───── Record extracts

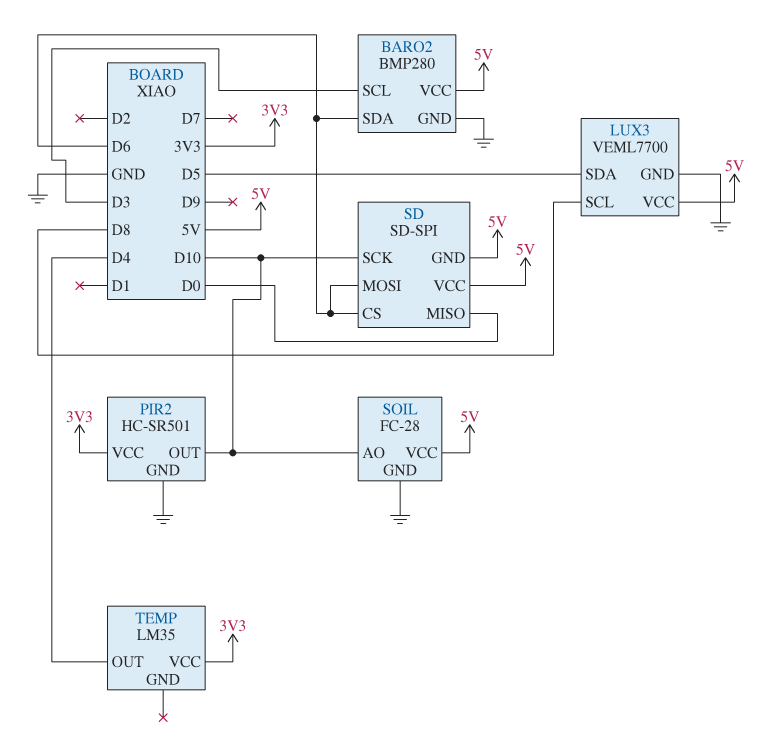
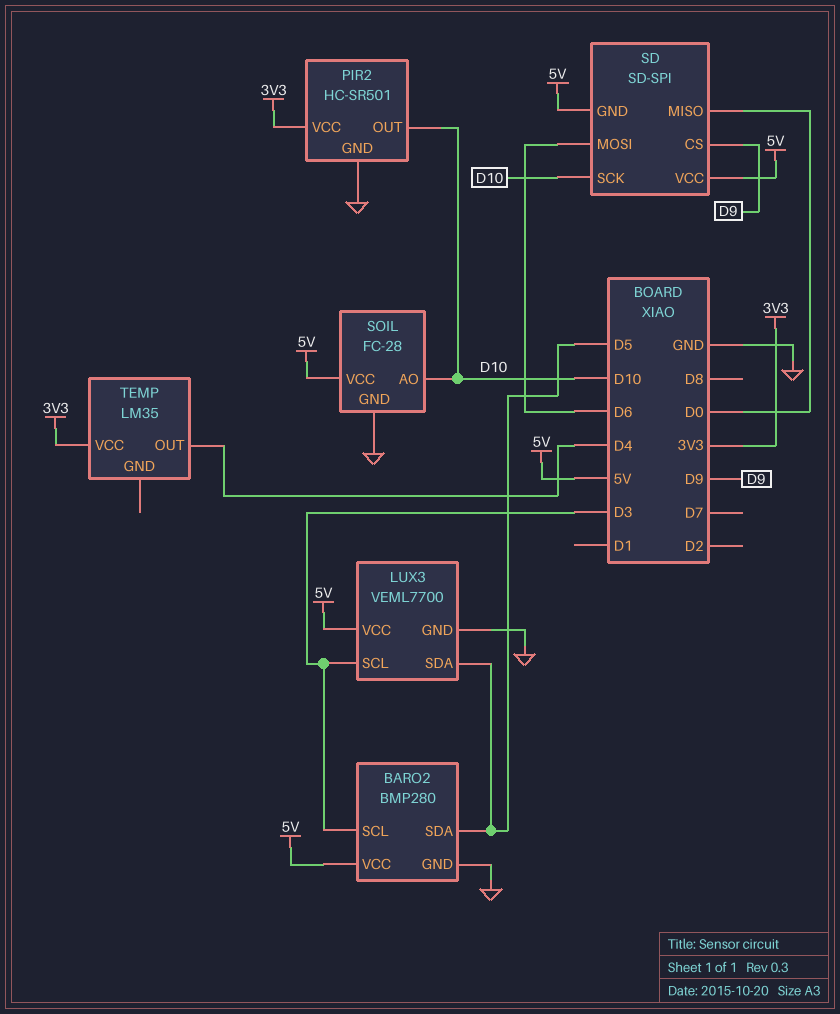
BARO2 pin SDA: D6 -> D5
LUX3 pin SCL: D8 -> D3
SD pin CS: D6 -> D9

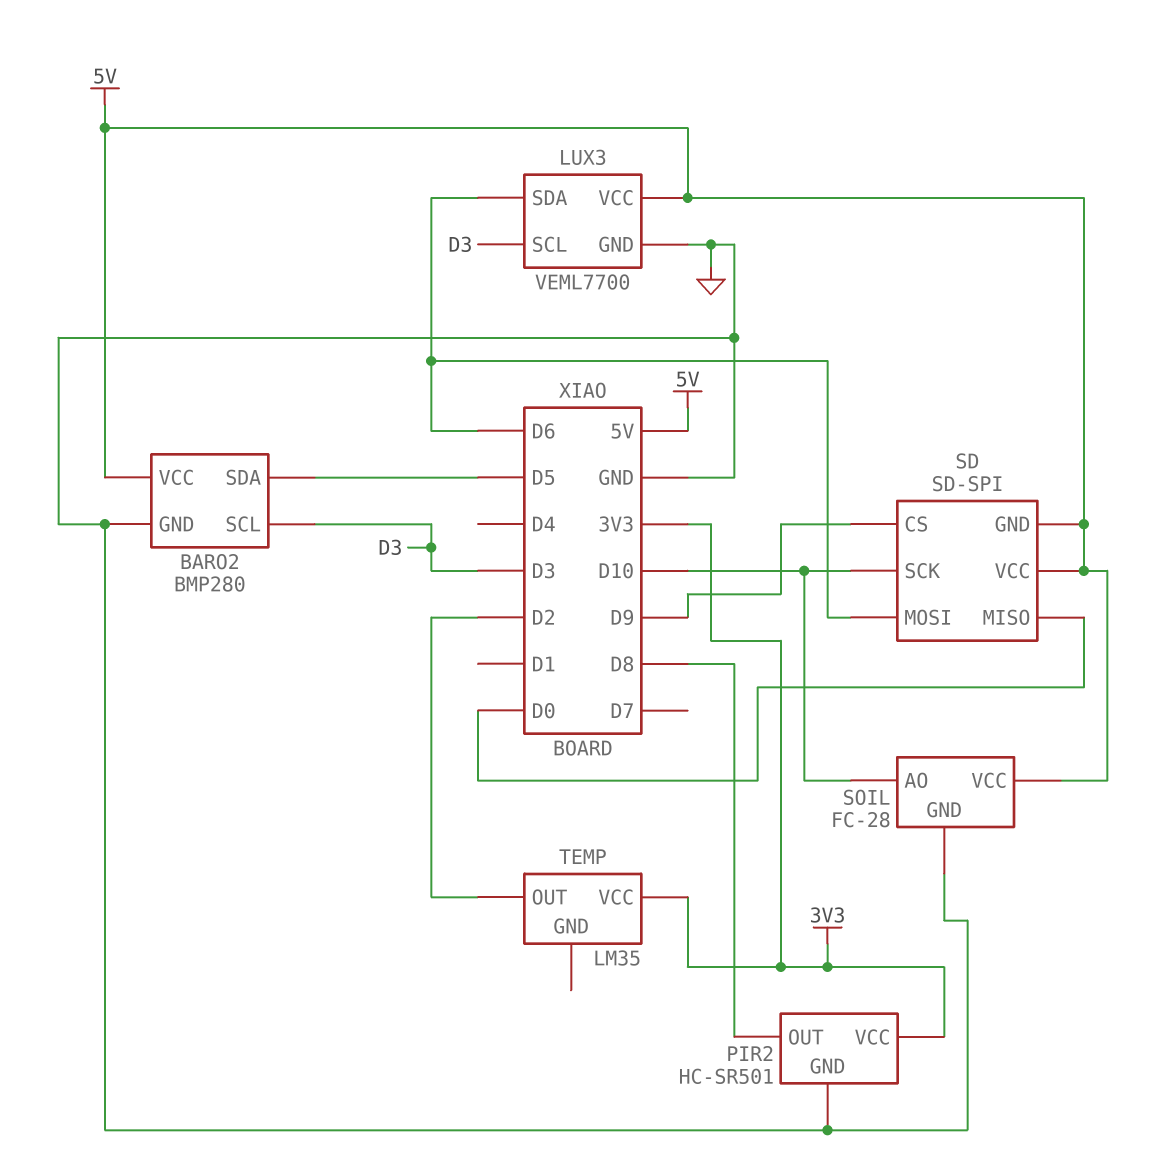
LUX3 pin SDA: D5 -> D6
PIR2 pin OUT: D10 -> D8
TEMP pin OUT: D4 -> D2

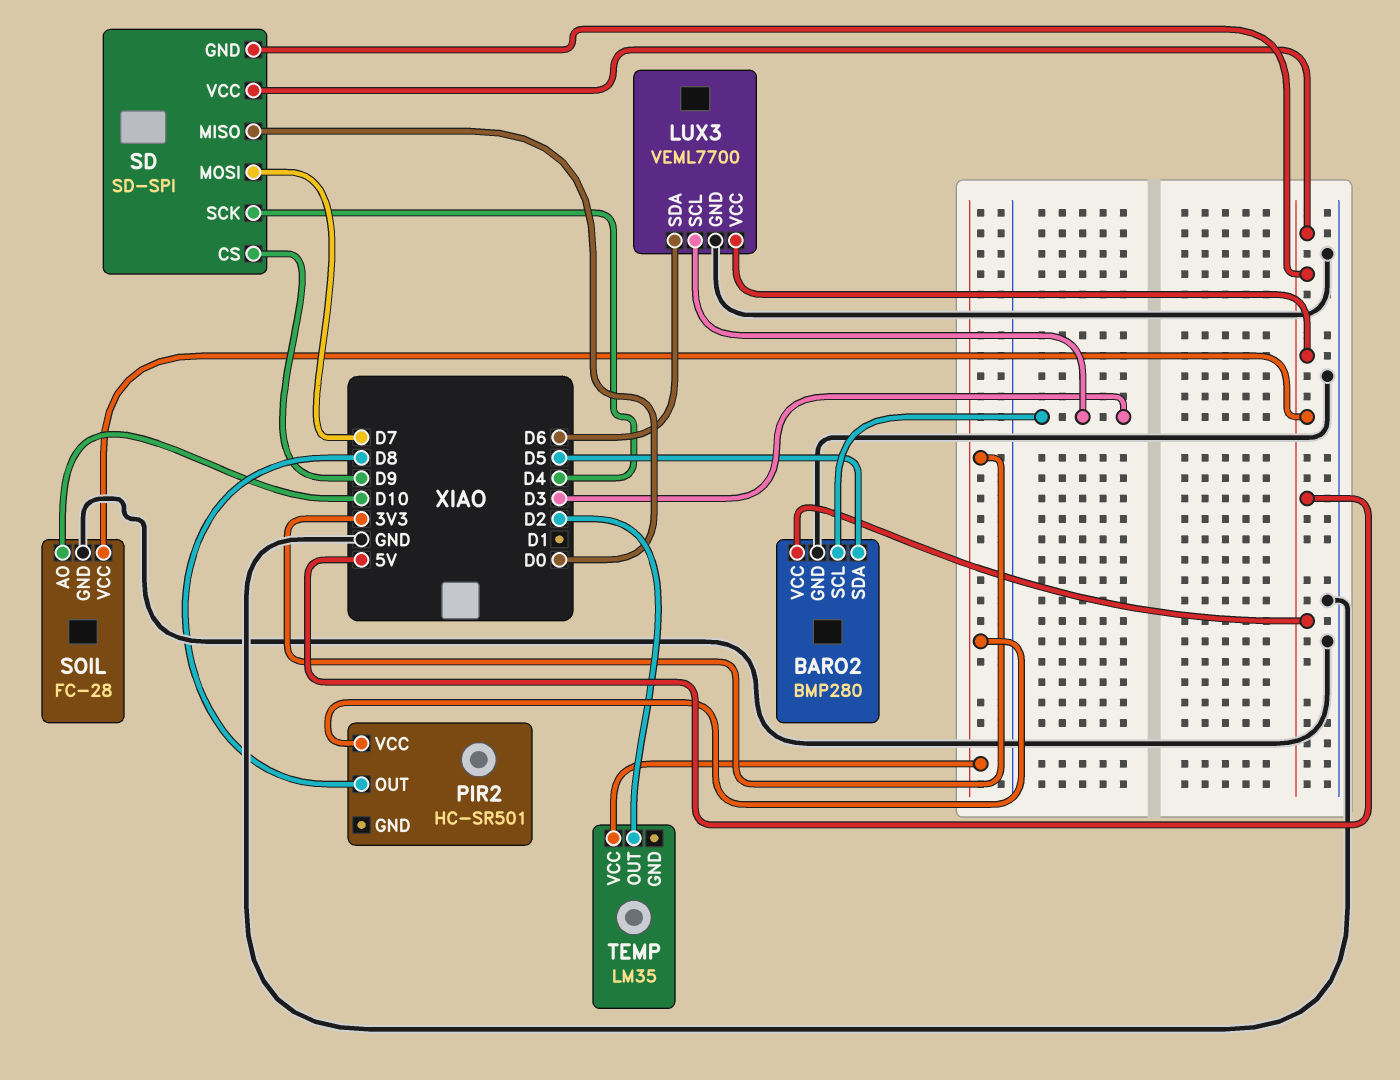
PIR2 pin GND: GND -> none
SD pin MOSI: D6 -> D7
SD pin SCK: D10 -> D4

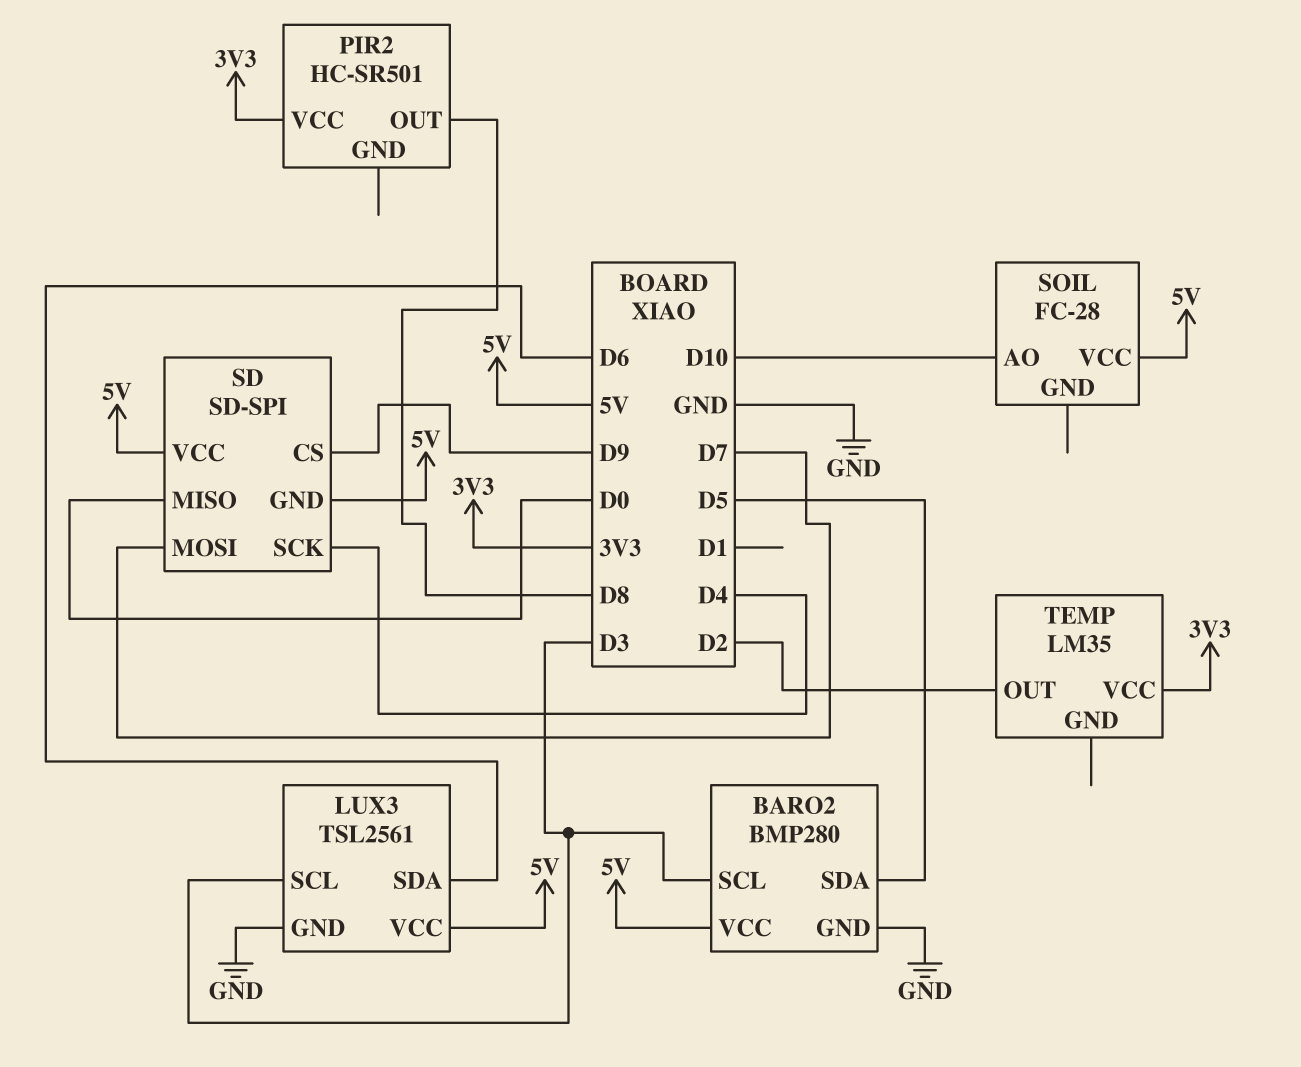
LUX3: VEML7700 -> TSL2561
SOIL pin GND: GND -> none

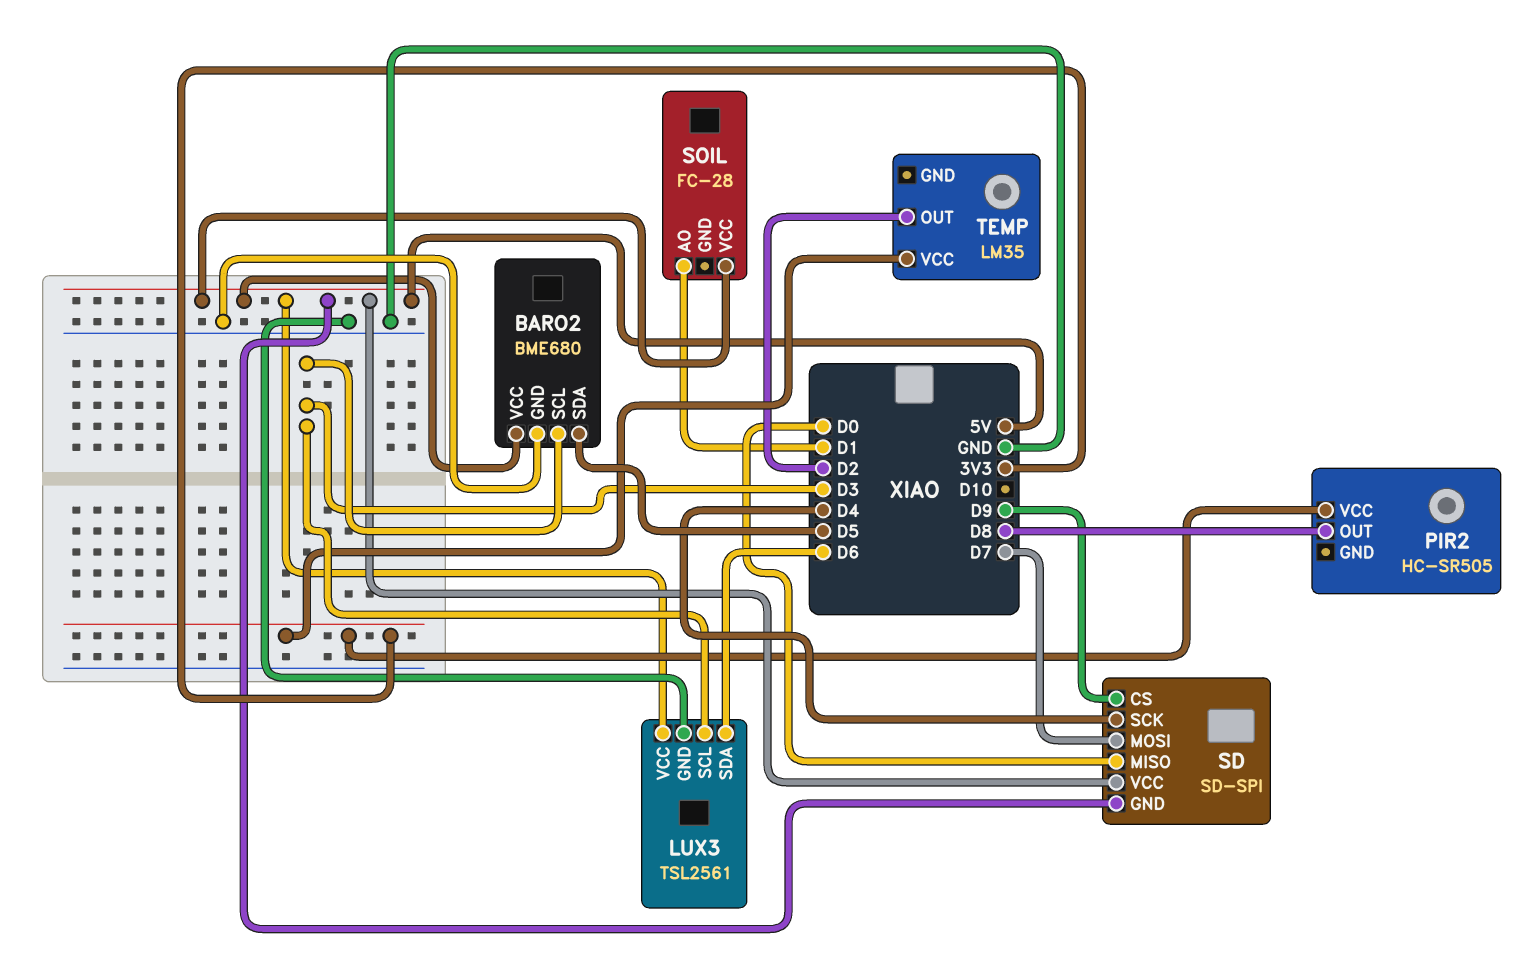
BARO2: BMP280 -> BME680
PIR2: HC-SR501 -> HC-SR505
SOIL pin AO: D10 -> D1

──────────

Work instructions. Once every line of the material holding the word "none" has been counted, report the total and nothing more.

Solution below. 2